Object correspondence data:
*** Block opens ***

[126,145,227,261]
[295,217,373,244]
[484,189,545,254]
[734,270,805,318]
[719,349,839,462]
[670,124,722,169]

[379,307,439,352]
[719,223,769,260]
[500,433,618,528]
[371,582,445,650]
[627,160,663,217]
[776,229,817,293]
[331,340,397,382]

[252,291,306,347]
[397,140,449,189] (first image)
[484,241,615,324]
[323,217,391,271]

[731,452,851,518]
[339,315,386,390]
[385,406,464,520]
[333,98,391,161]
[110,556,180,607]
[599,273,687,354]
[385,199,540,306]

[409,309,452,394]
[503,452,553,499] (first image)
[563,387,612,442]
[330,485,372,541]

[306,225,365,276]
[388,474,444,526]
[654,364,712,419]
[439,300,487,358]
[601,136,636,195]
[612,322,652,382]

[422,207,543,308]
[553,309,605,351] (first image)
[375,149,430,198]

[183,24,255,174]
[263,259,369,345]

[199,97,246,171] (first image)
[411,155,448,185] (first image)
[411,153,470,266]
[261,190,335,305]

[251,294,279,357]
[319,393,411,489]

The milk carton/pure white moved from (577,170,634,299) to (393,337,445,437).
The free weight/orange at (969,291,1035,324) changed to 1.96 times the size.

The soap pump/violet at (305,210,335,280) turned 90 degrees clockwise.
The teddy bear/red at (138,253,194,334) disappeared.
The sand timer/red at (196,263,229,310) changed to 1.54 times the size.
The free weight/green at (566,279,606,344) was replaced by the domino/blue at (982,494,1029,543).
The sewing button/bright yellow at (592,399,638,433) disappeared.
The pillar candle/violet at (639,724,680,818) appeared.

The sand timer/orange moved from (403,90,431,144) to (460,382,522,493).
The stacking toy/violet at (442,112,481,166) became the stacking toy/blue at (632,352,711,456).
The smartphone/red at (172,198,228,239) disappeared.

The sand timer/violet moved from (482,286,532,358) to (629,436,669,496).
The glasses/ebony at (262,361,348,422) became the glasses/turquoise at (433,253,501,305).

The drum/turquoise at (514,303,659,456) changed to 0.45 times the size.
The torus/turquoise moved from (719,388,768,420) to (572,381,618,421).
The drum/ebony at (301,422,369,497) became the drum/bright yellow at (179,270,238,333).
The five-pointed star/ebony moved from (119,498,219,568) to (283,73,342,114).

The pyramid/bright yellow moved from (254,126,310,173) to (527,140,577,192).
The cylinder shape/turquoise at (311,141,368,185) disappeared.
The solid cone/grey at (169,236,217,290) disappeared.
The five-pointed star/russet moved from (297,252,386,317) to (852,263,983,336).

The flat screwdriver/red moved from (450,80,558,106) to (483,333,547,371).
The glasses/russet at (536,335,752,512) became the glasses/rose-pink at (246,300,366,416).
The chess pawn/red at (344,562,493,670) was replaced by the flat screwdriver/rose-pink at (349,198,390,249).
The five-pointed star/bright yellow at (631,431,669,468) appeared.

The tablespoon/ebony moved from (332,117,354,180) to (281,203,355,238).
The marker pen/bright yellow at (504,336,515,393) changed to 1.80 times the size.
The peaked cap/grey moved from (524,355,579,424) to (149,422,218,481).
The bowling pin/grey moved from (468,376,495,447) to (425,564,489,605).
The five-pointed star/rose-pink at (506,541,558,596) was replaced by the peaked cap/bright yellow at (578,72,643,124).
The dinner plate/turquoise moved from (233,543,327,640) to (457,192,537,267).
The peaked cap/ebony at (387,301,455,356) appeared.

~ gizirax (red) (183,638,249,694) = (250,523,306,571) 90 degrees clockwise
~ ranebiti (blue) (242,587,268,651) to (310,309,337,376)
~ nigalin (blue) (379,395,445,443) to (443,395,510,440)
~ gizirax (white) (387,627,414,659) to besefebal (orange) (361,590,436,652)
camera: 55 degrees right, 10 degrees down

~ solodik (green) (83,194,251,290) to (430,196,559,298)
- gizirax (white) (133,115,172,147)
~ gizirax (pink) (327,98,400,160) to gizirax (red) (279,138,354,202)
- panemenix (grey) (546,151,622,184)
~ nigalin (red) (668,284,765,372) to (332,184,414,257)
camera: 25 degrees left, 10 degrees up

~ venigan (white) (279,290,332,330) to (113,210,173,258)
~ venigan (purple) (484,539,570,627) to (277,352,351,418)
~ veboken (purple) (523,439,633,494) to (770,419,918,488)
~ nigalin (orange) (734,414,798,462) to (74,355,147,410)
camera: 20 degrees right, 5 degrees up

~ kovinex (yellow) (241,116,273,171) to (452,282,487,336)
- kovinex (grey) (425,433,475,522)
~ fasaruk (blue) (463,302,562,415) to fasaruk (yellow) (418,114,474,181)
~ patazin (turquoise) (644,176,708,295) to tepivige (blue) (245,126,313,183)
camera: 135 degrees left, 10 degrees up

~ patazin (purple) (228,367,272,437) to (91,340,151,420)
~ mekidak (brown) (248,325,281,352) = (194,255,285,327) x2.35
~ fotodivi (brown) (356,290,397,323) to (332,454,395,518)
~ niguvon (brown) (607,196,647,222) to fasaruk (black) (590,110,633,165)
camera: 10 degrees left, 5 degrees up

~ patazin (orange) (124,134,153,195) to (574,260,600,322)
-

*** Block closes ***

** TO DO **
Your reply is to repeat, unchanged, the lines above running from the one with "[295,217,373,244]" up to and including the one with "[719,349,839,462]".

** SOLUTION FOR THIS TASK **
[295,217,373,244]
[484,189,545,254]
[734,270,805,318]
[719,349,839,462]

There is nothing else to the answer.